* Instructions to follow: Output exactly the lines spanning from the line containing "(207, 367) = (604, 703): turquoise" to the last line of the entries, inclusive.

Records drawn from a dataset
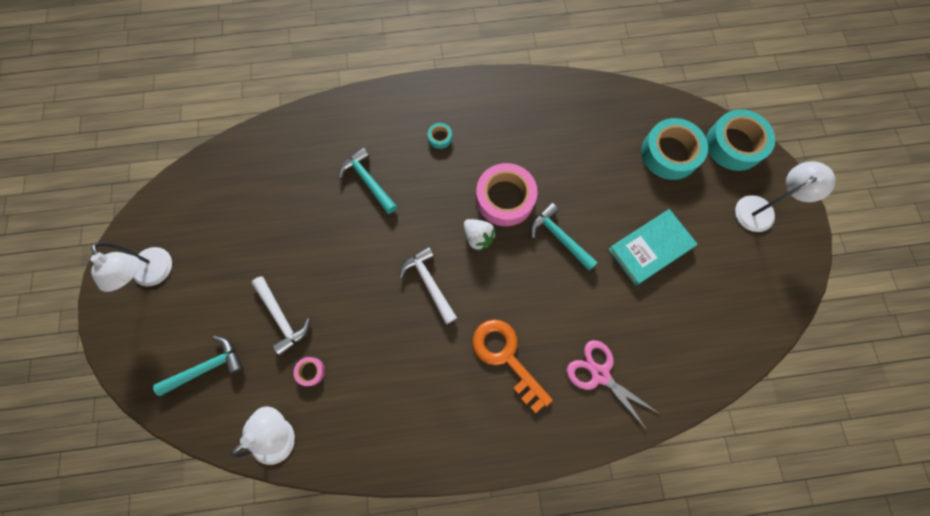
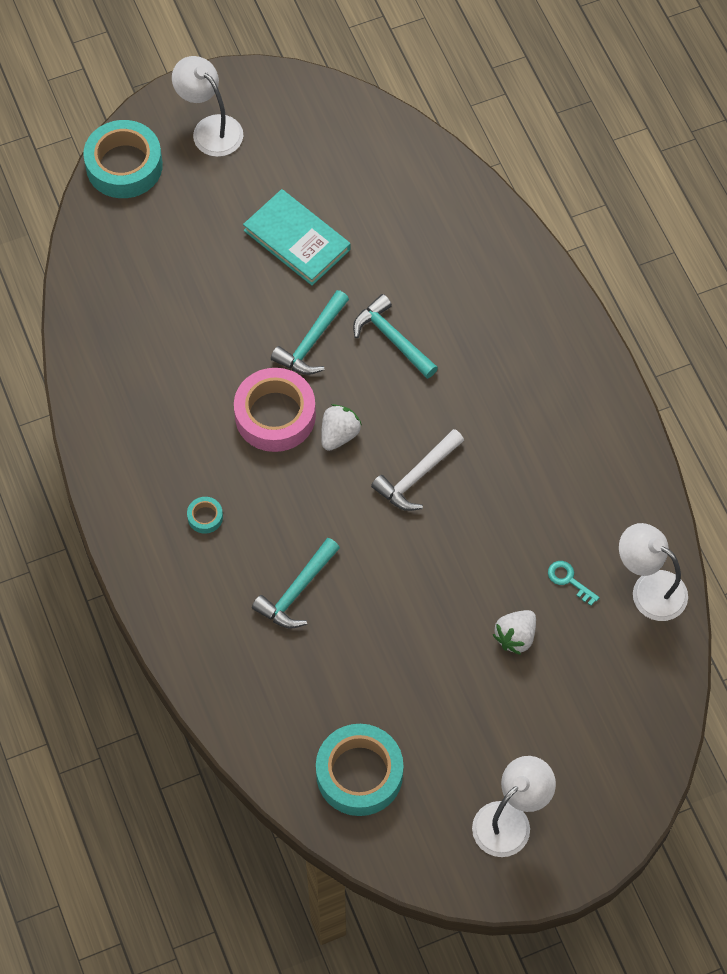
camera: 105 degrees left, 10 degrees down
(207, 367) = (604, 703): turquoise hammer -> turquoise hammer (392, 338)
(281, 317) = (515, 637): white hammer -> white strawberry
(310, 371) = (569, 580): pink tape -> turquoise key
(506, 357) = (481, 369): orange key -> none
(599, 374) = (469, 269): pink scissors -> none
(669, 153) = (156, 236): turquoise tape -> turquoise tape (359, 774)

* Expected answer:
(207, 367) = (604, 703): turquoise hammer -> turquoise hammer (392, 338)
(281, 317) = (515, 637): white hammer -> white strawberry
(310, 371) = (569, 580): pink tape -> turquoise key
(506, 357) = (481, 369): orange key -> none
(599, 374) = (469, 269): pink scissors -> none
(669, 153) = (156, 236): turquoise tape -> turquoise tape (359, 774)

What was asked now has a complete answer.